** Begin **
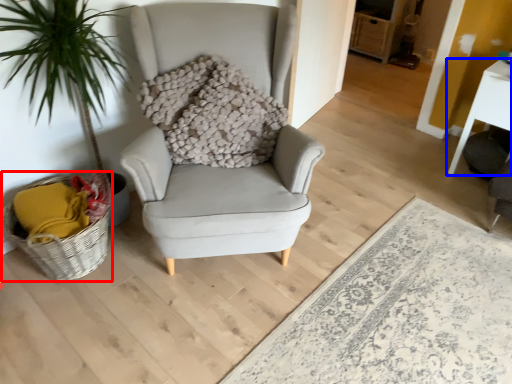
Question: Among these objects, which one is nearest to the camera, basket (highlighted by a red box) or table (highlighted by a blue box)?

Choices:
 (A) basket
 (B) table

Answer: (A)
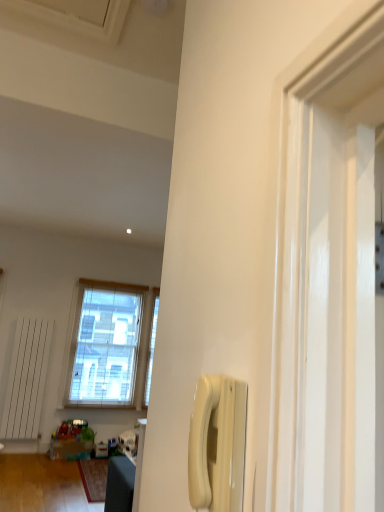
Question: Considering the positions of point tap(64, 396) and point tap(51, 438), is point tap(64, 396) closer or farther from the camera than point tap(51, 438)?

Choices:
 (A) farther
 (B) closer

Answer: (A)

Question: Is clear glass window at center in front of or behind translucent plastic toys at lower left in the image?

Choices:
 (A) front
 (B) behind

Answer: (B)

Question: Estimate the real-world distances between objects in this image. Which object is farther from the white plastic phone at center-right?

Choices:
 (A) translucent plastic toys at lower left
 (B) clear glass window at center

Answer: (B)

Question: Which object is the farthest from the clear glass window at center?

Choices:
 (A) white plastic phone at center-right
 (B) translucent plastic toys at lower left

Answer: (A)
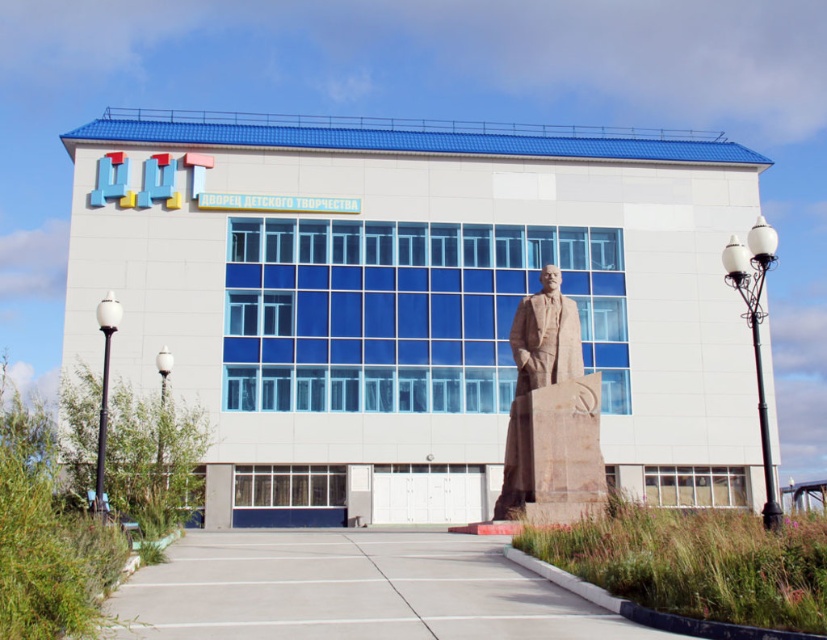
Consider the image. What is the relationship in size between the polished stone statue at center and the white glass lamp post at left in the image?

The polished stone statue at center is larger in size than the white glass lamp post at left.

You are standing in front of the modern building and want to locate the brown stone statue at center. Can you tell me where exactly the point at coordinates (541,385) is located on the statue?

The point at coordinates (541,385) is located on the brown stone statue at center, so it is part of the statue itself.

You are an architect reviewing the building plans. The polished stone statue at center and the white glass lamp post at left are both part of the design. If the statue is wider than the lamp post, how does this affect their placement in the facade layout?

The polished stone statue at center is wider than the white glass lamp post at left, so it requires more space in the facade layout to accommodate its greater width.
** End **
- **WHAT IS NEEDED**: Pull out each line of the material that contains the word "front", and list those lines in their original order.

- **THE SOLUTION**:
Question: Is clear glass window at center in front of or behind translucent plastic toys at lower left in the image?
 (A) front
You are standing in front of the modern building and want to locate the brown stone statue at center. Can you tell me where exactly the point at coordinates (541,385) is located on the statue?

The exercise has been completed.